(Stored entries)

──────────────────────────────

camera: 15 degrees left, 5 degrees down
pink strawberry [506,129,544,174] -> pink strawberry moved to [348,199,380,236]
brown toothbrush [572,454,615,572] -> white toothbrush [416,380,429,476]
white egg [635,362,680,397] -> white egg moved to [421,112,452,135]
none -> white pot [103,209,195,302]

──────────────────────────────

Directions —
The span to print begins at the line containing "brown toothbrush [572,454,615,572]" and ends at the final line of the entries; print it exactly and print nothing else.

Answer to this problem —
brown toothbrush [572,454,615,572] -> white toothbrush [416,380,429,476]
white egg [635,362,680,397] -> white egg moved to [421,112,452,135]
none -> white pot [103,209,195,302]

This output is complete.